> _What the task asks_
Of the entries below, return exactly those lines that fall between the one containing "RTC pin SQW: D5 -> D7" and the one containing "TOF pin GND: 5V -> GND", the two end lines included.

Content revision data
= = = = =
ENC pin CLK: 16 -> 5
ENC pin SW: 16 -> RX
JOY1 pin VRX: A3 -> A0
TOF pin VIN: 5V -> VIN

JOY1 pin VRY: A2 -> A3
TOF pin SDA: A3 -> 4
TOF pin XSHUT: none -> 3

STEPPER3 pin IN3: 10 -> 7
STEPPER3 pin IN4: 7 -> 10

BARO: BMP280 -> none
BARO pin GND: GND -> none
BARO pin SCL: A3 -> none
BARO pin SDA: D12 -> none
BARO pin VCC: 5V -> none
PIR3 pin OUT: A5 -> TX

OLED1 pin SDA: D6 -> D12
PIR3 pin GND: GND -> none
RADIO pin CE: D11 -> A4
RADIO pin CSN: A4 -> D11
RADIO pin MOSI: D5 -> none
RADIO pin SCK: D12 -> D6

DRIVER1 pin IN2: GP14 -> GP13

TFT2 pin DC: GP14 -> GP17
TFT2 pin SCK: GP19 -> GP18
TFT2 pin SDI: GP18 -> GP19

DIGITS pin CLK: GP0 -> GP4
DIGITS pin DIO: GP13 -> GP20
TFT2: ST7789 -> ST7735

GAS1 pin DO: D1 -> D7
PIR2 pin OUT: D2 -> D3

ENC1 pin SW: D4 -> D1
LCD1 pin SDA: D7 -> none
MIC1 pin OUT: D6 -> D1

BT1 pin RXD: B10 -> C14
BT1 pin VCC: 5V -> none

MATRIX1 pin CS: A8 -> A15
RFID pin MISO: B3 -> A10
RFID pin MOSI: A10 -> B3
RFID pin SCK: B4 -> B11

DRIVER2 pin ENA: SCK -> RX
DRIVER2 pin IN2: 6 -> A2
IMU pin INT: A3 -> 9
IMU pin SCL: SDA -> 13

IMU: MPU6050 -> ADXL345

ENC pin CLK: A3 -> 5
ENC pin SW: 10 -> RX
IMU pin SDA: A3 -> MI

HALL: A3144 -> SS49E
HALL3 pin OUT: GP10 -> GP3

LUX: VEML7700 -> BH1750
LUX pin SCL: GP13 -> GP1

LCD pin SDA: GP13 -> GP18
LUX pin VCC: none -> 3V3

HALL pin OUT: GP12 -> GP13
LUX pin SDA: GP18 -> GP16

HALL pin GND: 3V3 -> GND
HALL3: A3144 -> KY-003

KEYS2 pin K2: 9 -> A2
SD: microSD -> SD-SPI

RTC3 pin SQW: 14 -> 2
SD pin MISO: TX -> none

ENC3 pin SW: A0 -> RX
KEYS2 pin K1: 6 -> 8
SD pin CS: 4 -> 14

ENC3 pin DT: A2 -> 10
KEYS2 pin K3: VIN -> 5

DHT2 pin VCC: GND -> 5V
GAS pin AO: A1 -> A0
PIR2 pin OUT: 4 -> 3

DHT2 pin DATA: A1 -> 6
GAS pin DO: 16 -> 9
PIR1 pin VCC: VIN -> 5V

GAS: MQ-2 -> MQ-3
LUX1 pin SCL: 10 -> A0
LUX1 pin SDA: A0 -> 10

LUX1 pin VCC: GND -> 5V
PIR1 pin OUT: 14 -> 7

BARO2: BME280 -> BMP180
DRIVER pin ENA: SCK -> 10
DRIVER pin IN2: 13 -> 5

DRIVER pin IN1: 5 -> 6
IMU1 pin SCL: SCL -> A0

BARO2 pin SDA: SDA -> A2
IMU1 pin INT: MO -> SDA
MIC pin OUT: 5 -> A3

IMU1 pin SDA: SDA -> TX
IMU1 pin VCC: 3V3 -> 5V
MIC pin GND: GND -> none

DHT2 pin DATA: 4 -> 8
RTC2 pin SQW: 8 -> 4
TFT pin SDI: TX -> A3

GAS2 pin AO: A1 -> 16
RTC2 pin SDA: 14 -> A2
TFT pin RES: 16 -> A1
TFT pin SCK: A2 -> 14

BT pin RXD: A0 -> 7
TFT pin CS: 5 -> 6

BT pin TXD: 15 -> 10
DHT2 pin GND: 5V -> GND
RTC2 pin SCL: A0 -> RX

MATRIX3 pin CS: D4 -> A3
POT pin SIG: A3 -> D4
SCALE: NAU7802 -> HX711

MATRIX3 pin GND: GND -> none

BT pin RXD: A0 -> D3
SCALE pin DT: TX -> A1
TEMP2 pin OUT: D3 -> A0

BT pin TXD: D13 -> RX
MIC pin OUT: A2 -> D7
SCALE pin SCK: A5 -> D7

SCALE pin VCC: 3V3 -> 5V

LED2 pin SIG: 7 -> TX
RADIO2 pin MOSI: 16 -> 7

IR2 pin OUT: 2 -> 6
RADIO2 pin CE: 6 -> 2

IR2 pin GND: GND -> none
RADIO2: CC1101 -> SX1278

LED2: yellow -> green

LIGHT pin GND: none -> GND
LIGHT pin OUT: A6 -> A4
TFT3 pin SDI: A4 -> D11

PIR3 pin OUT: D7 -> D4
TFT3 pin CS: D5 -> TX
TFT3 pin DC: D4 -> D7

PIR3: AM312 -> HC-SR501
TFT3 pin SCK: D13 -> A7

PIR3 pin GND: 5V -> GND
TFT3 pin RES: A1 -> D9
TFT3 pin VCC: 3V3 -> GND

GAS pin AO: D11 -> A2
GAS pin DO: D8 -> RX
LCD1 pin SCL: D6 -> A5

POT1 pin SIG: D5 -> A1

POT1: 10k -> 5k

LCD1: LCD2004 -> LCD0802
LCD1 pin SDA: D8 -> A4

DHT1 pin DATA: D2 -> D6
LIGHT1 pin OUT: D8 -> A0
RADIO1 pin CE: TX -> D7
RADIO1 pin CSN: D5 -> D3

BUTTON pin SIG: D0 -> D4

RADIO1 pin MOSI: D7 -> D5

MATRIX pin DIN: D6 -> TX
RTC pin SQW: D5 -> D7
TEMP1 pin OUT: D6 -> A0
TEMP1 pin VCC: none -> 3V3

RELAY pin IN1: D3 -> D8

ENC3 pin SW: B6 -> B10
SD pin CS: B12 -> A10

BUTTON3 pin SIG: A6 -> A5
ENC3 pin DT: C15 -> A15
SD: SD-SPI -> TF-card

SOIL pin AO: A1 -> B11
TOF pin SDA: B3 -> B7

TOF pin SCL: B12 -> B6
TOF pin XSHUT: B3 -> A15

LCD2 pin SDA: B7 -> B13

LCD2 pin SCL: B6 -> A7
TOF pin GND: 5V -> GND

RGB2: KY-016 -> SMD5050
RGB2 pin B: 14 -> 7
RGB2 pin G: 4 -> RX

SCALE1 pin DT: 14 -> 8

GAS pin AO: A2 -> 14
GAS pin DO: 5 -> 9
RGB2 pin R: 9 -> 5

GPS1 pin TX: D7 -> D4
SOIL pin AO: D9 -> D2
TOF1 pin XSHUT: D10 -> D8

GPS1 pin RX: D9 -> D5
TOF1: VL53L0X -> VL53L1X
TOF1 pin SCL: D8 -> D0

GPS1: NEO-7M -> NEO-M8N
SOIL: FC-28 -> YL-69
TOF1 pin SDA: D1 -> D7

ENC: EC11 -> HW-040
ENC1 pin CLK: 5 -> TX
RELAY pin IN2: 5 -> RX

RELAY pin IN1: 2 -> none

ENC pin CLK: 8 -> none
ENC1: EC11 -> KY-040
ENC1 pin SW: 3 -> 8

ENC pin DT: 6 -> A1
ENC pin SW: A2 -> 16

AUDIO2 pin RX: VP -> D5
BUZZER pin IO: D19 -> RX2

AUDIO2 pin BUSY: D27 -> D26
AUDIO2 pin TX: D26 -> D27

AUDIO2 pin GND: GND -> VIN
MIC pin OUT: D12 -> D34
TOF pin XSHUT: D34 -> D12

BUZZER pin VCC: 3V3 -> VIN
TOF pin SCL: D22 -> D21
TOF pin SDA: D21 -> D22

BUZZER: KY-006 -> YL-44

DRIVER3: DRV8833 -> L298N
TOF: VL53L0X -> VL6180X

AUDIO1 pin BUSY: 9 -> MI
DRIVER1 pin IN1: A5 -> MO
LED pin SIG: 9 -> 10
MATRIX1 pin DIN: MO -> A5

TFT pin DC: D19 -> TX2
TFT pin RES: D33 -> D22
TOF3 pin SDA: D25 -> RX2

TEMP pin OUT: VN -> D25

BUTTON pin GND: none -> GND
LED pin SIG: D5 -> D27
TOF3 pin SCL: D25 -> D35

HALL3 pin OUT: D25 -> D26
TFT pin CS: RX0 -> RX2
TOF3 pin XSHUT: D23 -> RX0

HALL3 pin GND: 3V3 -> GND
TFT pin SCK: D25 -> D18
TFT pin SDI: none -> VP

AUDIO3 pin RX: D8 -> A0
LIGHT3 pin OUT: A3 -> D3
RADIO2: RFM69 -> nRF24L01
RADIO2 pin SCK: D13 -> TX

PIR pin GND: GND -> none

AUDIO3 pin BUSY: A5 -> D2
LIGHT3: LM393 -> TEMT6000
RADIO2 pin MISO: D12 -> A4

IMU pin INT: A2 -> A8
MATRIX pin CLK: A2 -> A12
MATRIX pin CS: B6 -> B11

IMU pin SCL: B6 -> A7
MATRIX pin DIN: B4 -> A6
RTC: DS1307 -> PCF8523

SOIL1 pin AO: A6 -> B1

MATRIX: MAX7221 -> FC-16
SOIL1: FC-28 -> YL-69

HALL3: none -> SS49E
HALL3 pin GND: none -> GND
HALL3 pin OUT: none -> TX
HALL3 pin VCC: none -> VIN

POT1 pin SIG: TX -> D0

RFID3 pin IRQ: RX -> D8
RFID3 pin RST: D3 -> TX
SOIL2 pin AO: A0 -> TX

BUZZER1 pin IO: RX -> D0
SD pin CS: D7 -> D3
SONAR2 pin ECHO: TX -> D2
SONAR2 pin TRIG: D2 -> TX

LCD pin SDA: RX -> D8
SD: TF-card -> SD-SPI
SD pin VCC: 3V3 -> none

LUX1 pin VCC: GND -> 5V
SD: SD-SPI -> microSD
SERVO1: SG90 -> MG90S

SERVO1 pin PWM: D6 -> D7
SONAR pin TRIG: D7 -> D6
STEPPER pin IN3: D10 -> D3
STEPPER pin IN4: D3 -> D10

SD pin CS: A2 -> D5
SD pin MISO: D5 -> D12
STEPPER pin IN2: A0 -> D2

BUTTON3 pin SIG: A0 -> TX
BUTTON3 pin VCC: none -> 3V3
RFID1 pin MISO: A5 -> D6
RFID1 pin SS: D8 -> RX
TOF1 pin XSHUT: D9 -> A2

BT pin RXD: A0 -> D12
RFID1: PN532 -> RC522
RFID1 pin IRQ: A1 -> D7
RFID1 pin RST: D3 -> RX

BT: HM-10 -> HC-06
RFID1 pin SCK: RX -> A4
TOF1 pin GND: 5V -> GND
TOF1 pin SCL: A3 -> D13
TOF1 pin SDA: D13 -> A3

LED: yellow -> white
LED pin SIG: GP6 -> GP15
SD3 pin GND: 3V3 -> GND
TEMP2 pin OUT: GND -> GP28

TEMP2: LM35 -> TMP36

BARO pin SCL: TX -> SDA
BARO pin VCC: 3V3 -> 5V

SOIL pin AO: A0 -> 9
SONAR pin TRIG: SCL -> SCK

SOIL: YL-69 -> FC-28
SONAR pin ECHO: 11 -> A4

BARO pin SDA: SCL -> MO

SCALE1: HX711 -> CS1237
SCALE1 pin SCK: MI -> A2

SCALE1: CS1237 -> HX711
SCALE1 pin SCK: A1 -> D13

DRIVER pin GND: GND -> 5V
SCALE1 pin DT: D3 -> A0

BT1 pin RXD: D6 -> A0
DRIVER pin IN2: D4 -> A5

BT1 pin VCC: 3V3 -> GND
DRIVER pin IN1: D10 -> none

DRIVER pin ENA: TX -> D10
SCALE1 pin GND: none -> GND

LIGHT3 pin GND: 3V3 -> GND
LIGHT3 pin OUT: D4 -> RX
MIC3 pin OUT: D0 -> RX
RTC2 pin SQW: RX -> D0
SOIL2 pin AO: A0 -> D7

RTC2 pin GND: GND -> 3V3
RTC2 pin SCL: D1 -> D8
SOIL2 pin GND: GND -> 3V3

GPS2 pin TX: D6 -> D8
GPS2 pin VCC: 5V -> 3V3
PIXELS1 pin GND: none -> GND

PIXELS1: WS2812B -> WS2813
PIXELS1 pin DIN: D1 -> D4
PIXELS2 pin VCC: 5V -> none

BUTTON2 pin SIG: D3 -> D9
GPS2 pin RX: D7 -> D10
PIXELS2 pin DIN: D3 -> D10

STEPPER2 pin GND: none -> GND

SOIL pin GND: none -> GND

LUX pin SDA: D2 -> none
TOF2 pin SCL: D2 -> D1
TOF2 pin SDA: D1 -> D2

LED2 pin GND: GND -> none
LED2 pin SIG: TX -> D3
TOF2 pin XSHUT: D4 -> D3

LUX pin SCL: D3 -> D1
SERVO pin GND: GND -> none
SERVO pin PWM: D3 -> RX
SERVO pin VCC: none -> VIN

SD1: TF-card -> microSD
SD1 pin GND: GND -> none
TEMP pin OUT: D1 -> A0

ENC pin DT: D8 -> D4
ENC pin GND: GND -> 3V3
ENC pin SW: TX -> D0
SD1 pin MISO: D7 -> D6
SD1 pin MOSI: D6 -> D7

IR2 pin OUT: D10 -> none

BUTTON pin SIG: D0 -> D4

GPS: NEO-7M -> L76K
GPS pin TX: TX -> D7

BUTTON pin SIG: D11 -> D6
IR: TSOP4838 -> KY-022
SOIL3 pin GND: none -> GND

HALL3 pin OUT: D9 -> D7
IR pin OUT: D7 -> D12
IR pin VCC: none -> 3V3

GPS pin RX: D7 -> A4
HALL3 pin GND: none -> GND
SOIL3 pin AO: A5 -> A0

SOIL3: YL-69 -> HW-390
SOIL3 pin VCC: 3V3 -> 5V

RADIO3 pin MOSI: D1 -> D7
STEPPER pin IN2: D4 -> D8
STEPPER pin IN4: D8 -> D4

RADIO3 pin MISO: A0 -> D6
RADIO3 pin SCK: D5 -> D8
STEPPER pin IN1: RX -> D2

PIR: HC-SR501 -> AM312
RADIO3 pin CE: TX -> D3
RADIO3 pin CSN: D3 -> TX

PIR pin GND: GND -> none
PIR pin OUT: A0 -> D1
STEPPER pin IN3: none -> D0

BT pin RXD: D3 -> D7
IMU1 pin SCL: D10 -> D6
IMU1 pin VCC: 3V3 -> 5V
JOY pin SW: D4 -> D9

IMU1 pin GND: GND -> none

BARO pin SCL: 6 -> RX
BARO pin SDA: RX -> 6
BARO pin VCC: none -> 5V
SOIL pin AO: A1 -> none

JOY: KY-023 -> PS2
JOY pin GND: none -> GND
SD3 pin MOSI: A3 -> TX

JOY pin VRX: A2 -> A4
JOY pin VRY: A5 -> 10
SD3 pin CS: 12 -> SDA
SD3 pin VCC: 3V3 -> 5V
= = = = =
> _Response_
RTC pin SQW: D5 -> D7
TEMP1 pin OUT: D6 -> A0
TEMP1 pin VCC: none -> 3V3

RELAY pin IN1: D3 -> D8

ENC3 pin SW: B6 -> B10
SD pin CS: B12 -> A10

BUTTON3 pin SIG: A6 -> A5
ENC3 pin DT: C15 -> A15
SD: SD-SPI -> TF-card

SOIL pin AO: A1 -> B11
TOF pin SDA: B3 -> B7

TOF pin SCL: B12 -> B6
TOF pin XSHUT: B3 -> A15

LCD2 pin SDA: B7 -> B13

LCD2 pin SCL: B6 -> A7
TOF pin GND: 5V -> GND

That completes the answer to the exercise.